From the line containing "turquoise fork [441,178,461,222]" down to the last line of the records below, copy every line exactly. Leave out everything before it.

**** Data for the task ****

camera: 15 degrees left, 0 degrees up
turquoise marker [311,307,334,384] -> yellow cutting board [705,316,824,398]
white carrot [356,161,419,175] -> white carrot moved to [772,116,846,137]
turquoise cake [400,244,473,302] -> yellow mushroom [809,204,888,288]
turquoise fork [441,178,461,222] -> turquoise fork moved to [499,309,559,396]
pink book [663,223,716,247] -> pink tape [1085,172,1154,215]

****

Response for this exercise:
turquoise fork [441,178,461,222] -> turquoise fork moved to [499,309,559,396]
pink book [663,223,716,247] -> pink tape [1085,172,1154,215]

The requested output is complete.